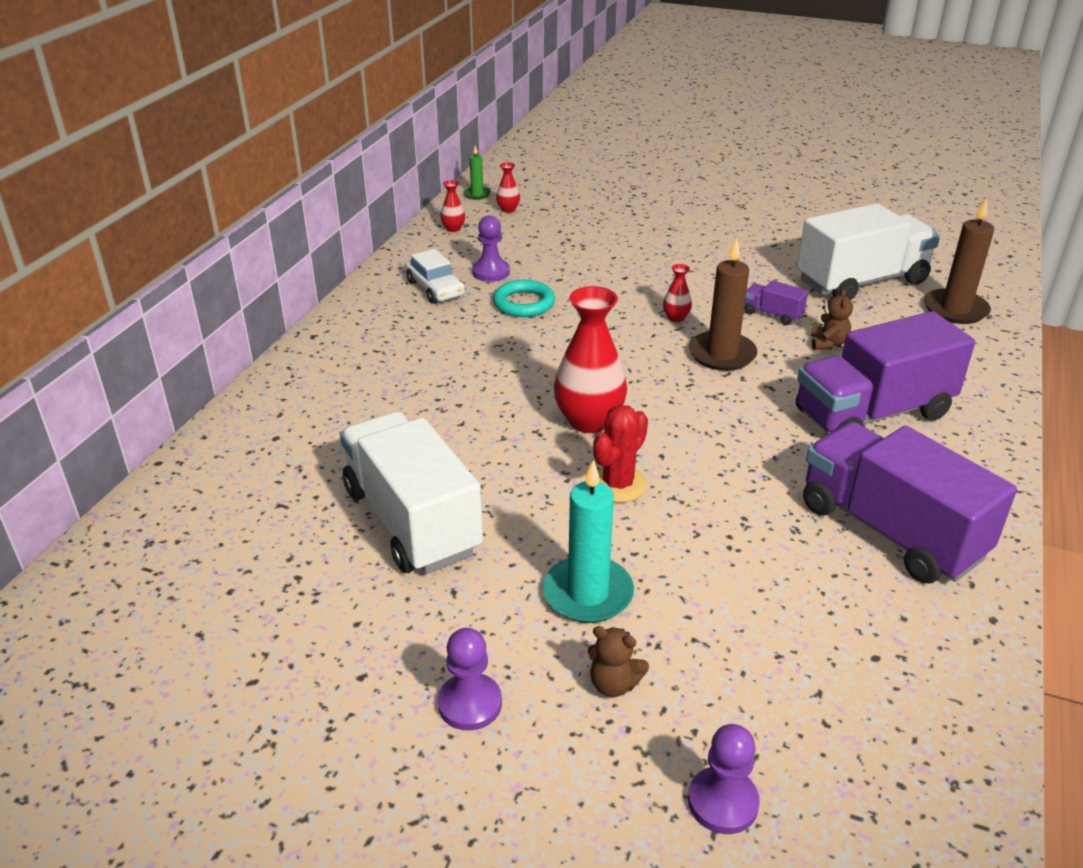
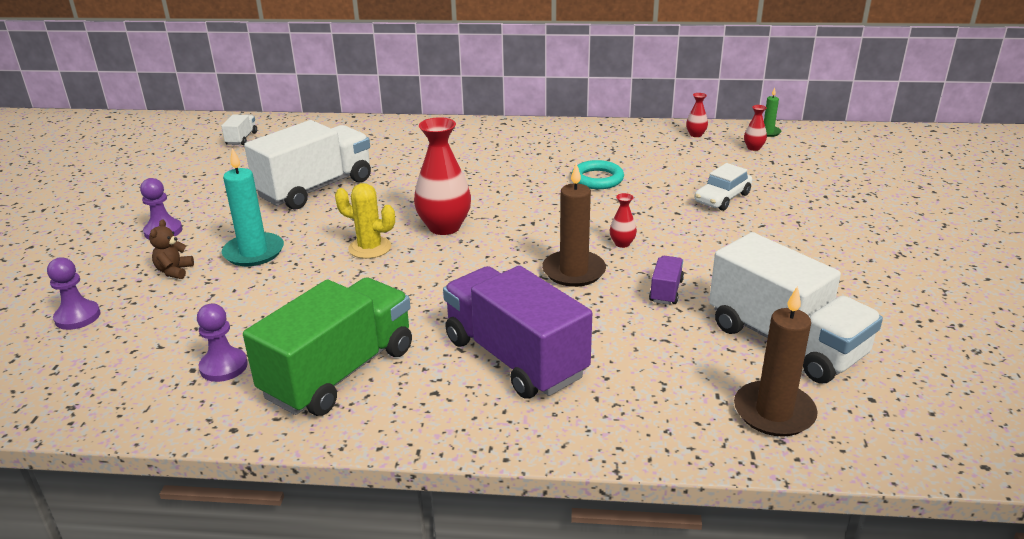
camera: 75 degrees right, 5 degrees down
(140, 600) = (242, 139): none -> white truck
(435, 288) = (594, 145): white car -> white car (722, 198)
(491, 272) = (636, 159): purple pawn -> purple pawn (223, 366)
(618, 484) = (370, 248): red cactus -> yellow cactus
(828, 344) = (630, 326): brown teddy bear -> none
(890, 530) = (339, 372): purple truck -> green truck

-----

→ **Task directions**: Output the listing exactly, pictures excluded.

→ **Solution**:
camera: 75 degrees right, 5 degrees down
(140, 600) = (242, 139): none -> white truck
(435, 288) = (594, 145): white car -> white car (722, 198)
(491, 272) = (636, 159): purple pawn -> purple pawn (223, 366)
(618, 484) = (370, 248): red cactus -> yellow cactus
(828, 344) = (630, 326): brown teddy bear -> none
(890, 530) = (339, 372): purple truck -> green truck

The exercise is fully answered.